• REQUIRED WORK: Restate word for word the lines of the material below, from the line with "delete | red" to the line with "recolor | white", both lines included, and no others.

──────────

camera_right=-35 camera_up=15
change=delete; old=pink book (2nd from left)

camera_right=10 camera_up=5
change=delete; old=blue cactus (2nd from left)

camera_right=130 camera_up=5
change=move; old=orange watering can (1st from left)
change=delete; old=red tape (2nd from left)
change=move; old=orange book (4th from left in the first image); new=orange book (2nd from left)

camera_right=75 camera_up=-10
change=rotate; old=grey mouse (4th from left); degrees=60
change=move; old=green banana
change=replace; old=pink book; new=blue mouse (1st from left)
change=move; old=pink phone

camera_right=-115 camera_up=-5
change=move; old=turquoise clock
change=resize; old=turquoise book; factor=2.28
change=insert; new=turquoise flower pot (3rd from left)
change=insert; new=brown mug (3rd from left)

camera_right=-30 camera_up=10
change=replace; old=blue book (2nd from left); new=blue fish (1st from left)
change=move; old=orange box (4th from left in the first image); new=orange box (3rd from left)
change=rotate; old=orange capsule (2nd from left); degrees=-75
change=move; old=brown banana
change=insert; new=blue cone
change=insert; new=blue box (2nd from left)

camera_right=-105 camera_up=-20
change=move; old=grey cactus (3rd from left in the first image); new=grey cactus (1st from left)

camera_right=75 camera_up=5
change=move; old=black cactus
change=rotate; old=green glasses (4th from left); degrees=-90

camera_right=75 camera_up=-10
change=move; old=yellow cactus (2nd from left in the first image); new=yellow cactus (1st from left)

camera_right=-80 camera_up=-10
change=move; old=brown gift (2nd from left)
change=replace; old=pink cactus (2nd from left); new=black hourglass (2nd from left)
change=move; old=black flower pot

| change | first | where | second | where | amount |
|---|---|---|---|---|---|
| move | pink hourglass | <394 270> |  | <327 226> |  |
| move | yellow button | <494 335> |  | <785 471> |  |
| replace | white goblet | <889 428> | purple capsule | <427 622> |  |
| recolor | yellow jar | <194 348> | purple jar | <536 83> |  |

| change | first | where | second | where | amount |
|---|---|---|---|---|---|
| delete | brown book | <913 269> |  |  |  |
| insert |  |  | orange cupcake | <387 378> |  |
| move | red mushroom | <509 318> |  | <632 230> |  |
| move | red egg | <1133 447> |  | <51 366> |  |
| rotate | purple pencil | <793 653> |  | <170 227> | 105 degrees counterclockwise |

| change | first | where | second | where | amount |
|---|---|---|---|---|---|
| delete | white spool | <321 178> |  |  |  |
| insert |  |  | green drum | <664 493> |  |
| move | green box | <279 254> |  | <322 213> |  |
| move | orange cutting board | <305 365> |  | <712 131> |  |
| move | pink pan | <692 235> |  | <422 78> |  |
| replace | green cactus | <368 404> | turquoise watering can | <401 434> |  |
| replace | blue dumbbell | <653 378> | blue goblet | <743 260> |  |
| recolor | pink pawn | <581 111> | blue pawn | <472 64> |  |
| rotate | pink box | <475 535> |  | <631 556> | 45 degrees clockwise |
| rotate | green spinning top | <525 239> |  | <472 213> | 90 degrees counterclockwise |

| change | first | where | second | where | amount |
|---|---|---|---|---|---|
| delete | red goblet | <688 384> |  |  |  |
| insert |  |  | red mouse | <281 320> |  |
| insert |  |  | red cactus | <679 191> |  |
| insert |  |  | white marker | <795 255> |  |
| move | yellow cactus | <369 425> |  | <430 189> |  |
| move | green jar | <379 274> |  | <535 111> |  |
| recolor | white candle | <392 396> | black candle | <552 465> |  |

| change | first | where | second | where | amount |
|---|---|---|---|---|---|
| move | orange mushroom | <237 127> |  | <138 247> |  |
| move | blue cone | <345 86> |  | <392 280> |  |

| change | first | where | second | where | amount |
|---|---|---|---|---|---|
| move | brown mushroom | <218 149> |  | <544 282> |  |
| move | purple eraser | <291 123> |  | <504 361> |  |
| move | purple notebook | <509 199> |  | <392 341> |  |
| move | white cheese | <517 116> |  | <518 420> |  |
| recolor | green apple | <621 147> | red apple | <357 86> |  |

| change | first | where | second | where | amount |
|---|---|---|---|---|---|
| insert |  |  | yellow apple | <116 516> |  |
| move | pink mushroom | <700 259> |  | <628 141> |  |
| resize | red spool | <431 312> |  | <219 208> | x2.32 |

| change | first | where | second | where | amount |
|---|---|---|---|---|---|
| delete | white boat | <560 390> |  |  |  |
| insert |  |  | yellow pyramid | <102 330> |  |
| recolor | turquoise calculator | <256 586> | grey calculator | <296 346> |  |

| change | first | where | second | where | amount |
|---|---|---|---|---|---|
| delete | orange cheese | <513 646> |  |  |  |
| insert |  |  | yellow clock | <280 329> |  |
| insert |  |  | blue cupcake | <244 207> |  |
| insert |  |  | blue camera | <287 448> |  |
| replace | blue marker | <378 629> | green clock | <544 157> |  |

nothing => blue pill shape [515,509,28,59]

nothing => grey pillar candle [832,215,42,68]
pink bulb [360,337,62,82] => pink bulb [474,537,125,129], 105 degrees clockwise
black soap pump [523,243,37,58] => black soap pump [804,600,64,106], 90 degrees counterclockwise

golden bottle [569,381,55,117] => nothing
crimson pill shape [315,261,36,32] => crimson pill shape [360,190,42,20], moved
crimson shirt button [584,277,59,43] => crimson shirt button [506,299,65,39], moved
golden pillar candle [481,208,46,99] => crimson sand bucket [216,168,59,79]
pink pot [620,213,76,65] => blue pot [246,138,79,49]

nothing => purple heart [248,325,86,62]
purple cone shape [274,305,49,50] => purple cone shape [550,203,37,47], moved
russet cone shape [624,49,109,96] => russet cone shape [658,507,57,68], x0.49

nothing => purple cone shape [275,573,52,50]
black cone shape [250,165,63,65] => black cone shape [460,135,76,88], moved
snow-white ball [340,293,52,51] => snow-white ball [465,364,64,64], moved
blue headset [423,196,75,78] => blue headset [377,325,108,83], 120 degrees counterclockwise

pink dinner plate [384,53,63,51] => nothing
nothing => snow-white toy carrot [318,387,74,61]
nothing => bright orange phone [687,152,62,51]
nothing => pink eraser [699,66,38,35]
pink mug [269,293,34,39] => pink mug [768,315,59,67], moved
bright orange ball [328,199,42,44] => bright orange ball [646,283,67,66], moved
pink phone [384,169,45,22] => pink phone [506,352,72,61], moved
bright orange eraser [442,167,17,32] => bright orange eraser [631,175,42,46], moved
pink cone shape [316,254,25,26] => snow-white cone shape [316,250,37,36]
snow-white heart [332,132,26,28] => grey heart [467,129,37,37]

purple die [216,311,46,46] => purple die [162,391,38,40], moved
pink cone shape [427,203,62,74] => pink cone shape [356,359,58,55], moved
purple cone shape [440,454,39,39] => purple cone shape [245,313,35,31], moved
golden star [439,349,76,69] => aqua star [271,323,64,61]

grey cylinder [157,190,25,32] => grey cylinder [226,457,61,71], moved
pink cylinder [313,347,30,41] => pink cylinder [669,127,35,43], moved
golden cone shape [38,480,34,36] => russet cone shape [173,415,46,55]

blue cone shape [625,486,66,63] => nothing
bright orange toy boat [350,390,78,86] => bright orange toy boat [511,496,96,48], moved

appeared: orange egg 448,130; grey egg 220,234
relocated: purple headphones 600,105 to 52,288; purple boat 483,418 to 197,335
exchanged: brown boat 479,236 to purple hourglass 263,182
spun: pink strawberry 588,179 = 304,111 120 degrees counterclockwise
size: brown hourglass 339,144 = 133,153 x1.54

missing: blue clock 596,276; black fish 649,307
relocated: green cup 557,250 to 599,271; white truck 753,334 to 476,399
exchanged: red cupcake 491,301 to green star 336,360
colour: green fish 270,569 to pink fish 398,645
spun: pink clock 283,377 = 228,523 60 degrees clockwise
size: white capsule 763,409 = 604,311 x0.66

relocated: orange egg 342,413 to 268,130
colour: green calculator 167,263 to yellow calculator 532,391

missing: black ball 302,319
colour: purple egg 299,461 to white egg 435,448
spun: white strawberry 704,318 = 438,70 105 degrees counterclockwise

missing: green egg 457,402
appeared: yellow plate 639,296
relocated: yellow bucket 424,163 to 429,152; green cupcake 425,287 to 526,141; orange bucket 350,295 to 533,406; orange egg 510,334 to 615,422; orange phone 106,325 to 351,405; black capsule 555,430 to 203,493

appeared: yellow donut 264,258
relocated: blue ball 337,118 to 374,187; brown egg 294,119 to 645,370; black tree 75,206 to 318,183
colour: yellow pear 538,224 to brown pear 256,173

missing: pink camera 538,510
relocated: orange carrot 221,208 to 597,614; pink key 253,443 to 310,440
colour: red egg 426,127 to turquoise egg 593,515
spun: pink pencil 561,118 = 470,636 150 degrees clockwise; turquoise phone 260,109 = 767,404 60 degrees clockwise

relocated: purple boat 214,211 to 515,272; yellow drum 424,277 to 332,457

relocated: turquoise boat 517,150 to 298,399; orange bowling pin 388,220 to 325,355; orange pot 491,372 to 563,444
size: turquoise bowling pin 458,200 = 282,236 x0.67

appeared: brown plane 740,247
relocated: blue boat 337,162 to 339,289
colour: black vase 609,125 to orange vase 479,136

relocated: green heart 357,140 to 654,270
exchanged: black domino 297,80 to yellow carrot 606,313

──────────

• RESPONSE AREA:
| delete | red goblet | <688 384> |  |  |  |
| insert |  |  | red mouse | <281 320> |  |
| insert |  |  | red cactus | <679 191> |  |
| insert |  |  | white marker | <795 255> |  |
| move | yellow cactus | <369 425> |  | <430 189> |  |
| move | green jar | <379 274> |  | <535 111> |  |
| recolor | white candle | <392 396> | black candle | <552 465> |  |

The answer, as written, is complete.